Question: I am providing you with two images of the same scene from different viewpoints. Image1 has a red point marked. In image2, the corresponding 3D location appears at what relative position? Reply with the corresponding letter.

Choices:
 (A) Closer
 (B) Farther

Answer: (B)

◆ **Stated exercise**
Please switch "viewpoints" to "angles" in the lines running from the start through the line that contains "(B) Farther". Give only those lines, with everything else left as it stands.

◆ **The completed task**
Question: I am providing you with two images of the same scene from different angles. Image1 has a red point marked. In image2, the corresponding 3D location appears at what relative position? Reply with the corresponding letter.

Choices:
 (A) Closer
 (B) Farther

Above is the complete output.